EXERCISE GOAL :: Leaving out all pictures, reproduce the entries below exactly, from the first line through the line that contains "blue brick I1:J1".

THE INPUT ::

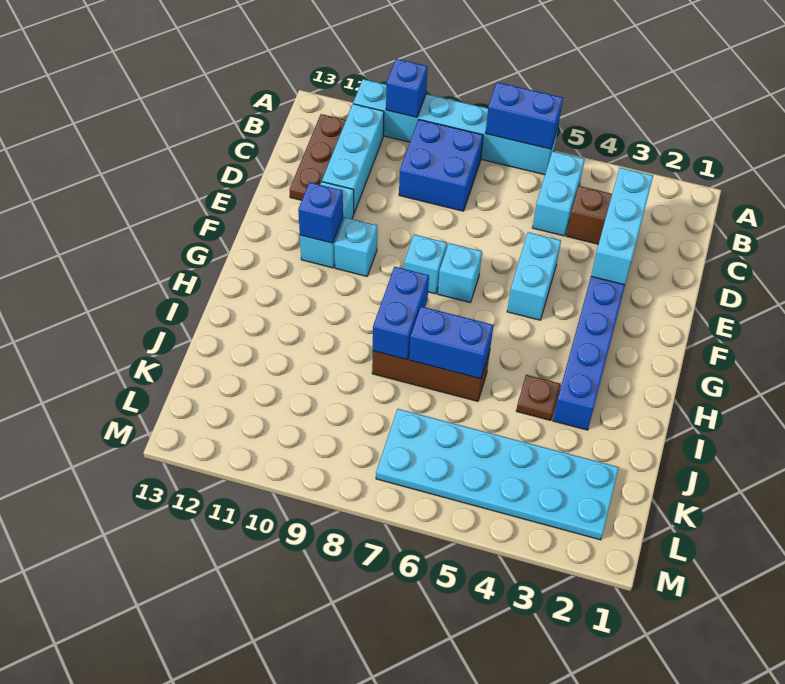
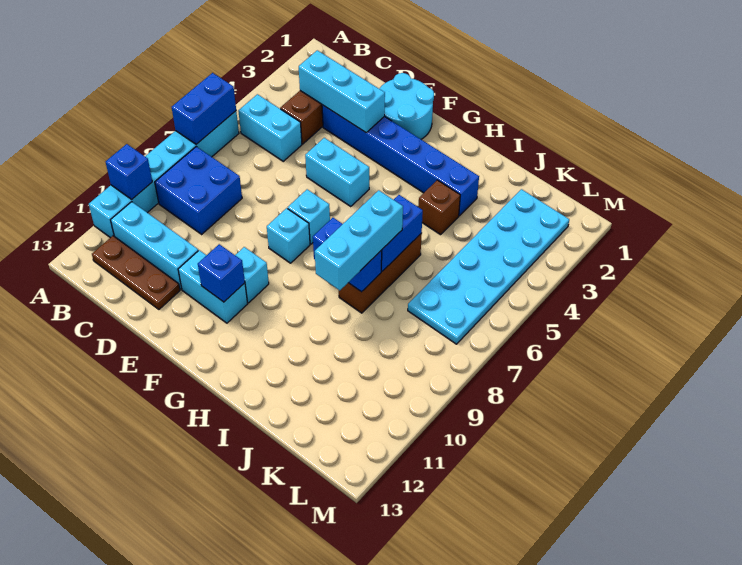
none -> cyan round brick E1:F2 level 1
brown plate I4 level 1 -> brown brick I4 level 1
none -> cyan brick I7:I9 level 3

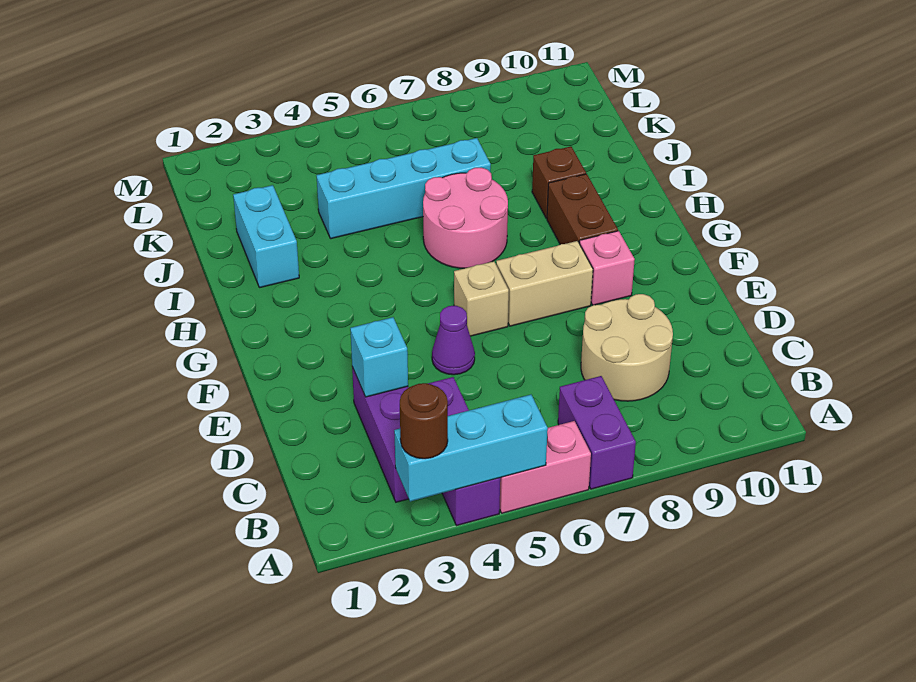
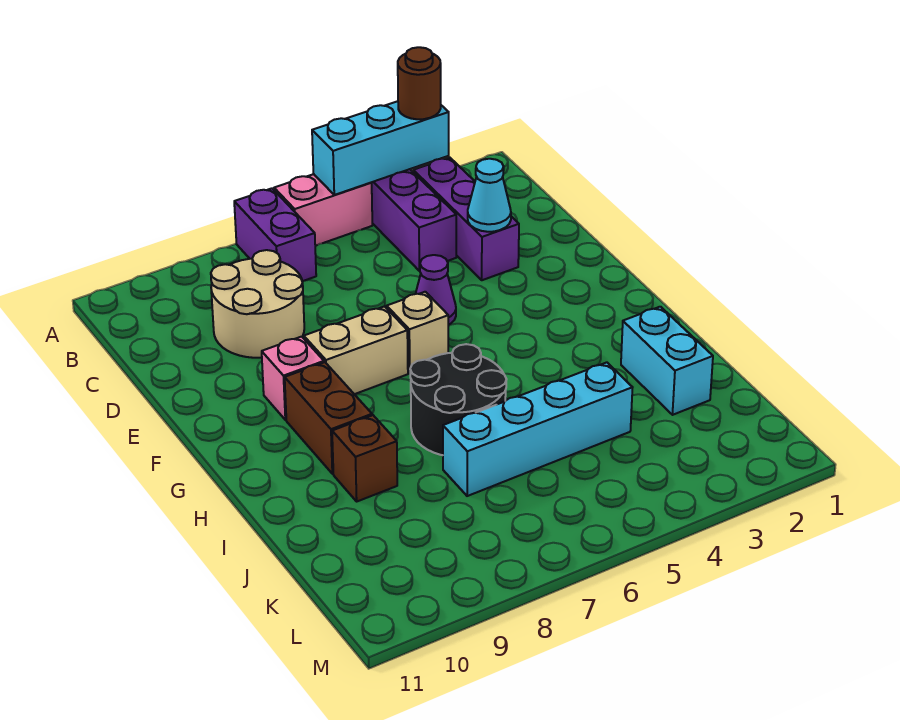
cyan brick D3 level 2 -> cyan cone D3 level 2
pink round brick H6:I7 level 1 -> black round brick H6:I7 level 1

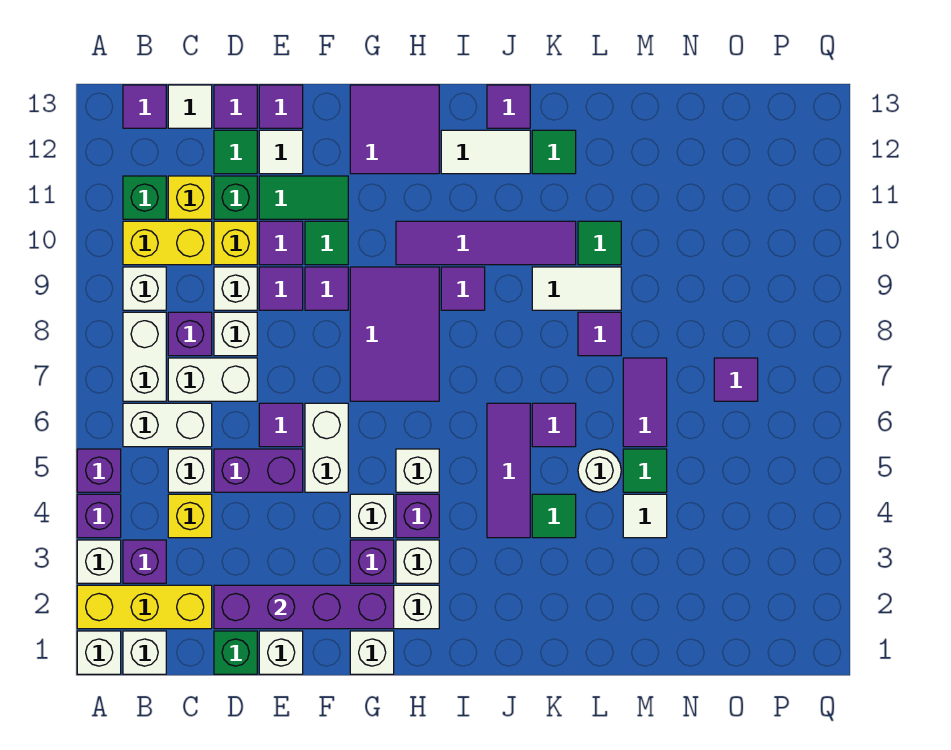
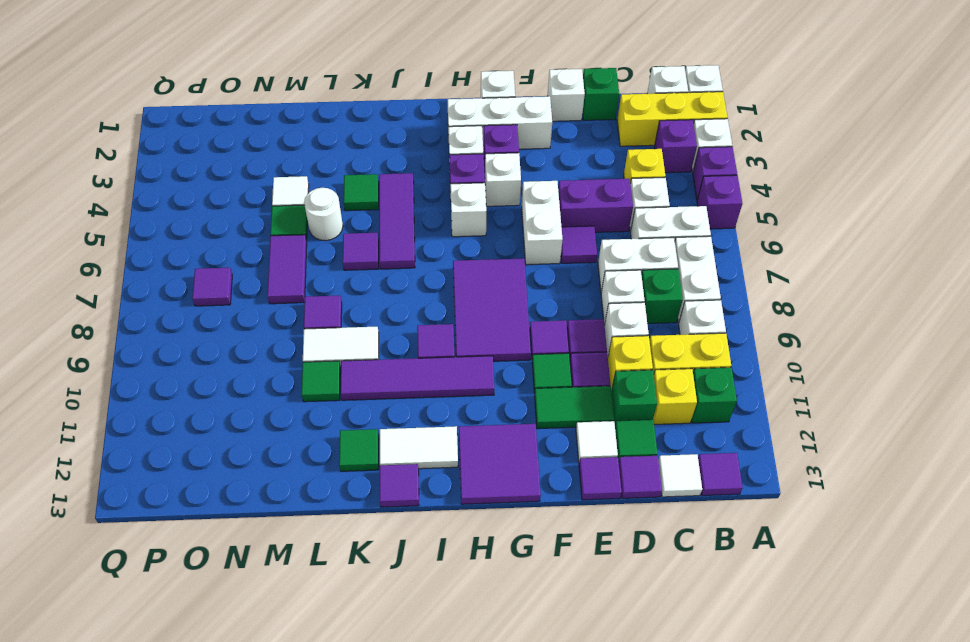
purple brick C8 level 1 -> green brick C8 level 1
purple brick D2:G2 level 2 -> none

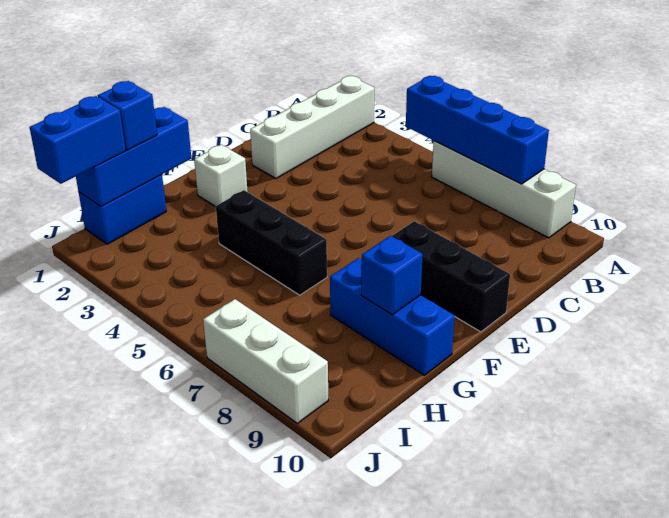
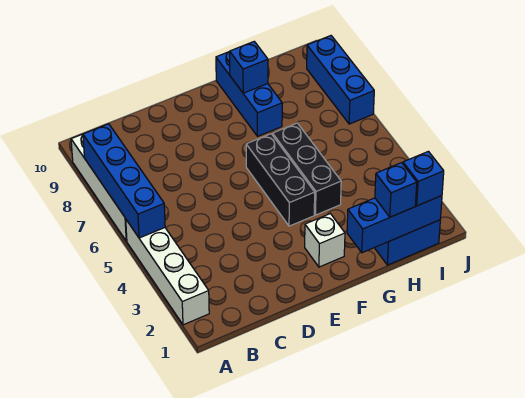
white brick A2:D2 level 1 -> white brick A2:A5 level 1
black brick E8:E10 level 1 -> black brick F4:F6 level 1
blue brick I1:J1 level 3 -> blue brick I1 level 3
white brick J7:J9 level 1 -> blue brick J7:J9 level 1

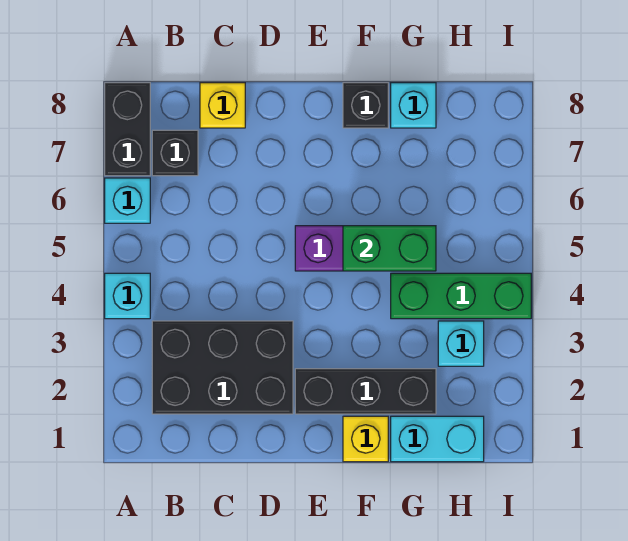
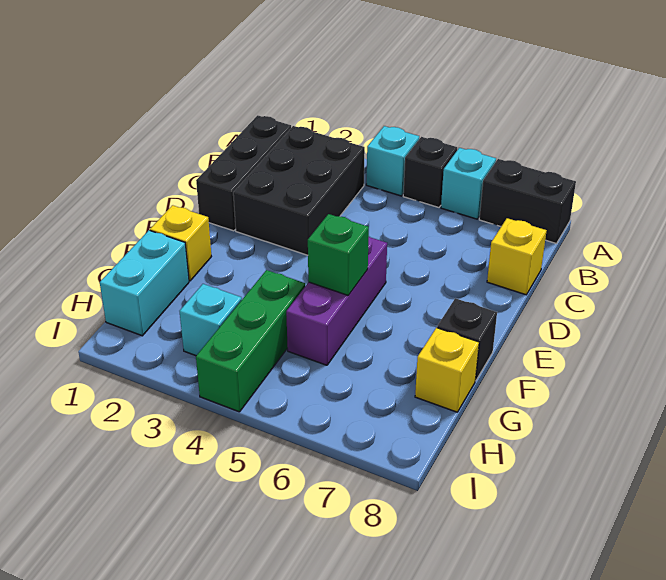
black brick B7 level 1 -> black brick A5 level 1
black brick E2:G2 level 1 -> black brick B1:D1 level 1
green brick F5:G5 level 2 -> green brick F5 level 2
cyan brick G8 level 1 -> yellow brick G8 level 1

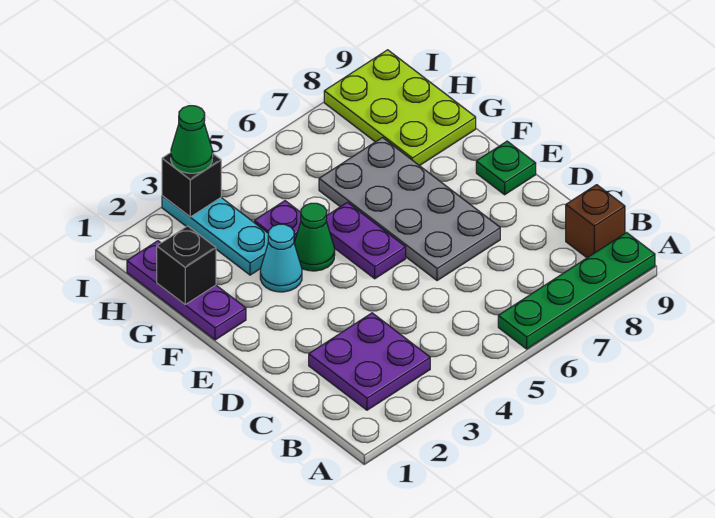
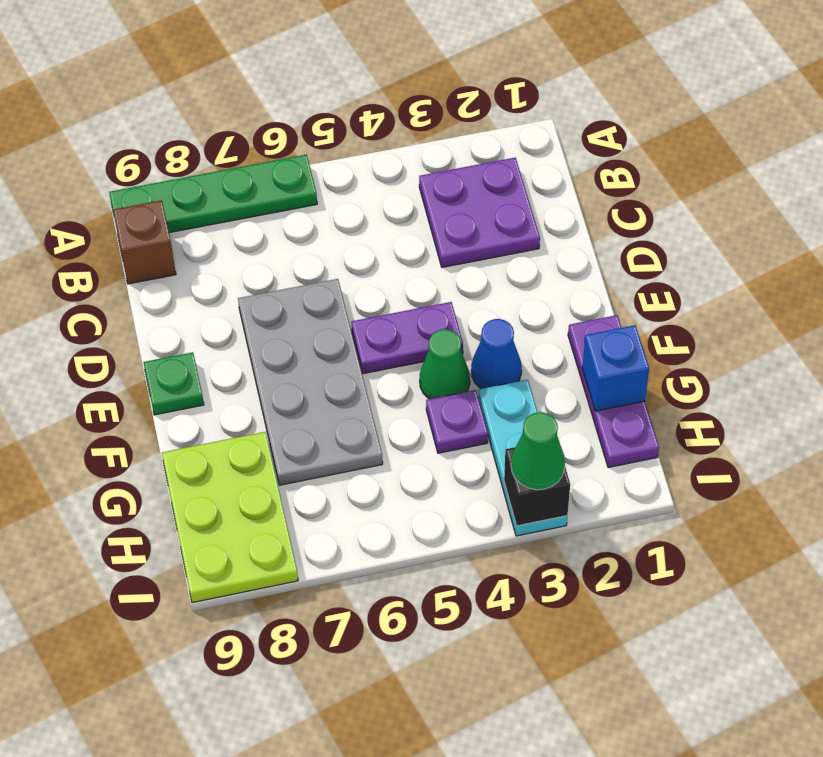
purple plate E5:F5 level 1 -> purple plate E4:E5 level 1
cyan cone F3 level 1 -> blue cone F3 level 1
black brick G1 level 2 -> blue brick G1 level 2

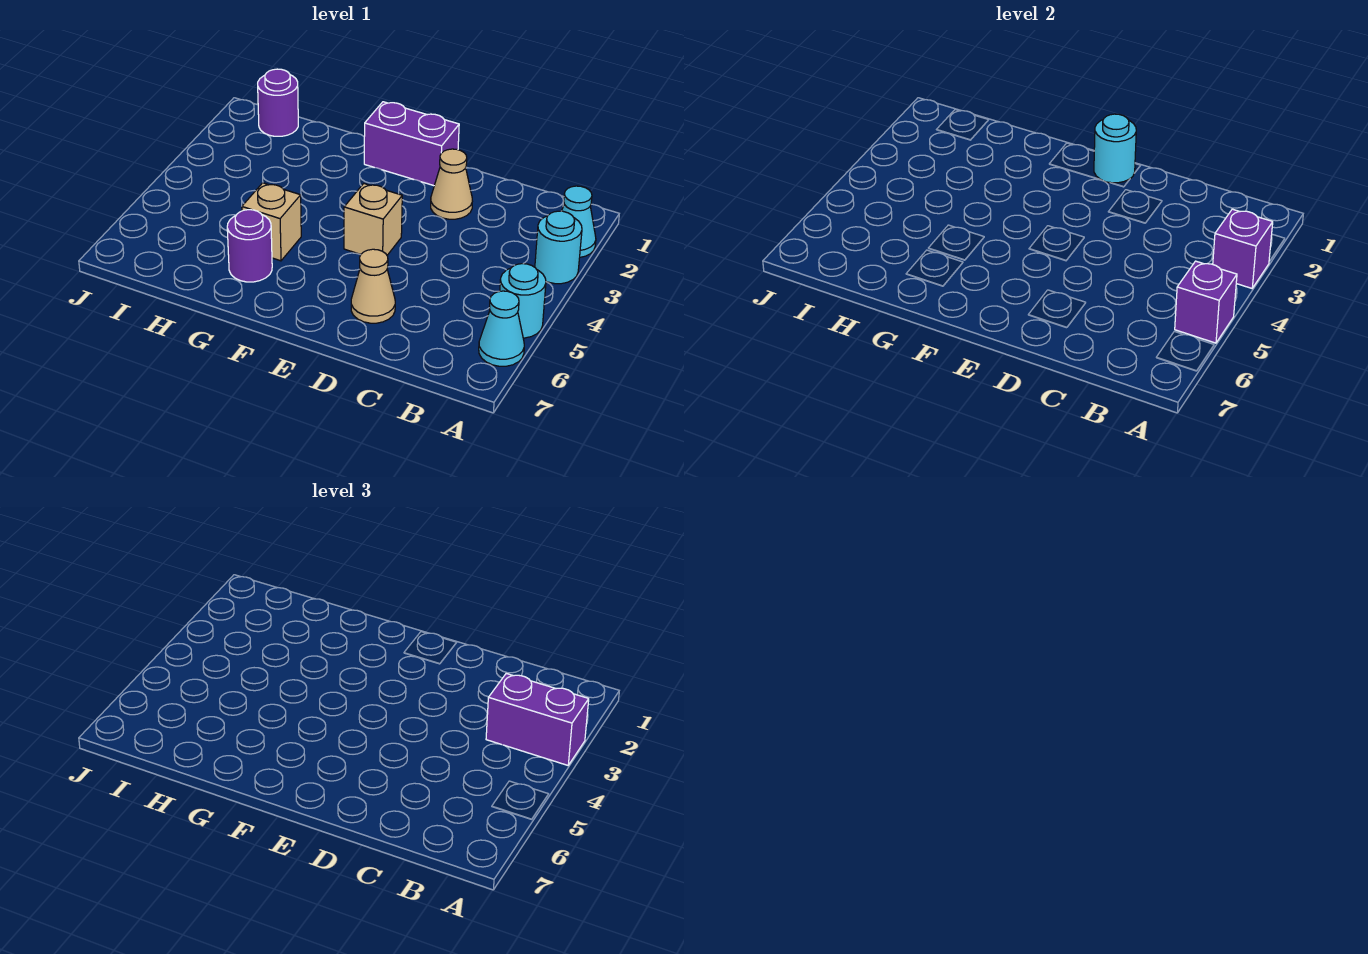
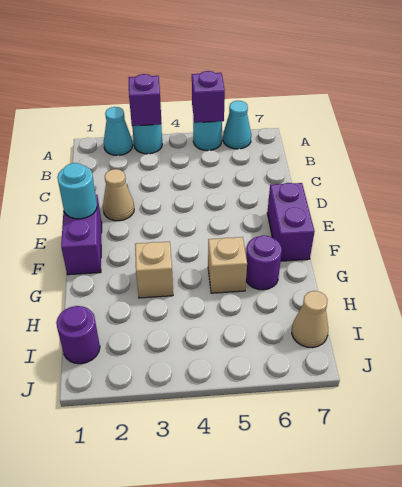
purple brick A3:B3 level 3 -> purple brick E7:F7 level 1
tan cone D6 level 1 -> tan cone I7 level 1
tan brick E4 level 1 -> tan brick G3 level 1

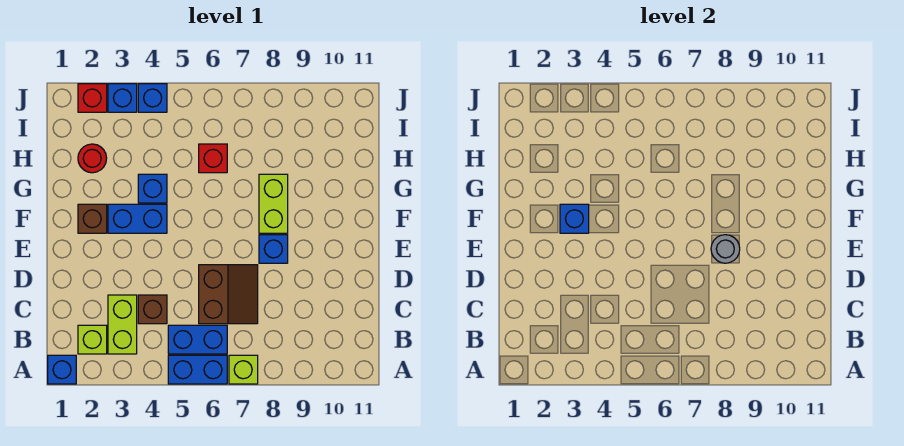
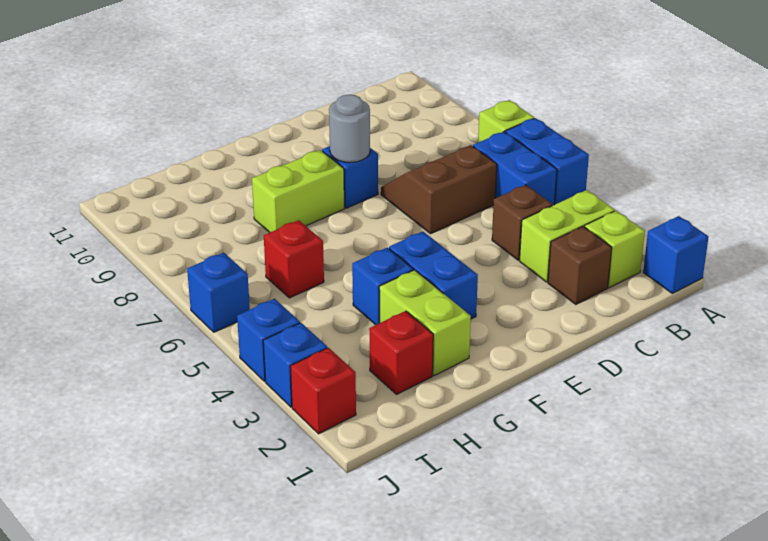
brown brick F2 level 1 -> brown brick C2 level 1
blue brick F3 level 2 -> blue brick J6 level 1
none -> lime brick G2:G3 level 1
red round brick H2 level 1 -> red brick H2 level 1

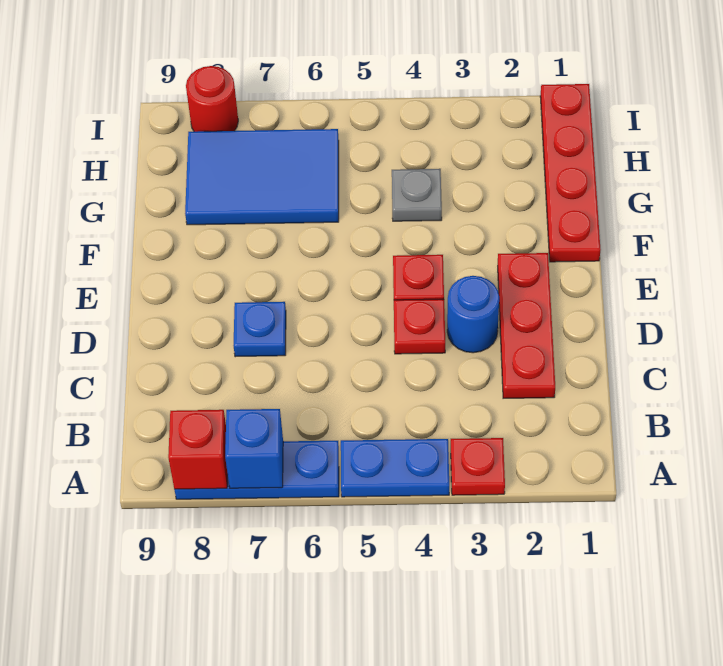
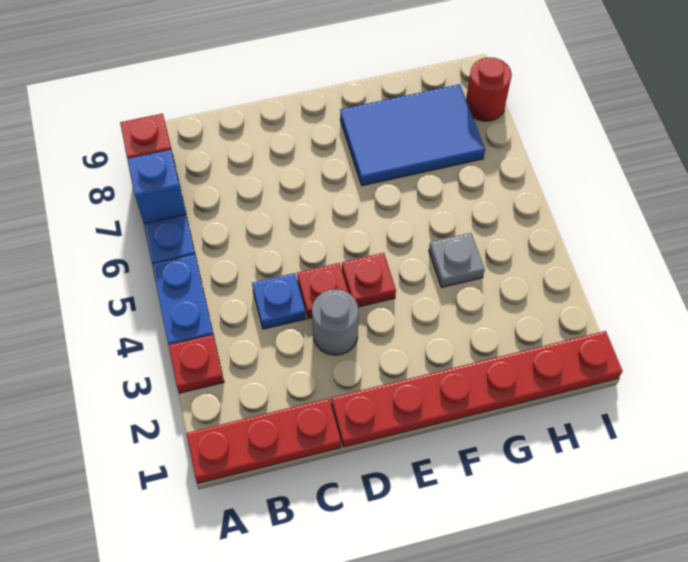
red plate C2:E2 level 1 -> red plate A1:C1 level 1
blue round brick D3 level 1 -> grey round brick D3 level 1
blue plate D7 level 1 -> blue plate C4 level 1
red plate F1:I1 level 1 -> red plate D1:I1 level 1
blue tile G6:H8 level 1 -> blue tile F7:H8 level 1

ANSWER AREA ::
none -> cyan round brick E1:F2 level 1
brown plate I4 level 1 -> brown brick I4 level 1
none -> cyan brick I7:I9 level 3

cyan brick D3 level 2 -> cyan cone D3 level 2
pink round brick H6:I7 level 1 -> black round brick H6:I7 level 1

purple brick C8 level 1 -> green brick C8 level 1
purple brick D2:G2 level 2 -> none

white brick A2:D2 level 1 -> white brick A2:A5 level 1
black brick E8:E10 level 1 -> black brick F4:F6 level 1
blue brick I1:J1 level 3 -> blue brick I1 level 3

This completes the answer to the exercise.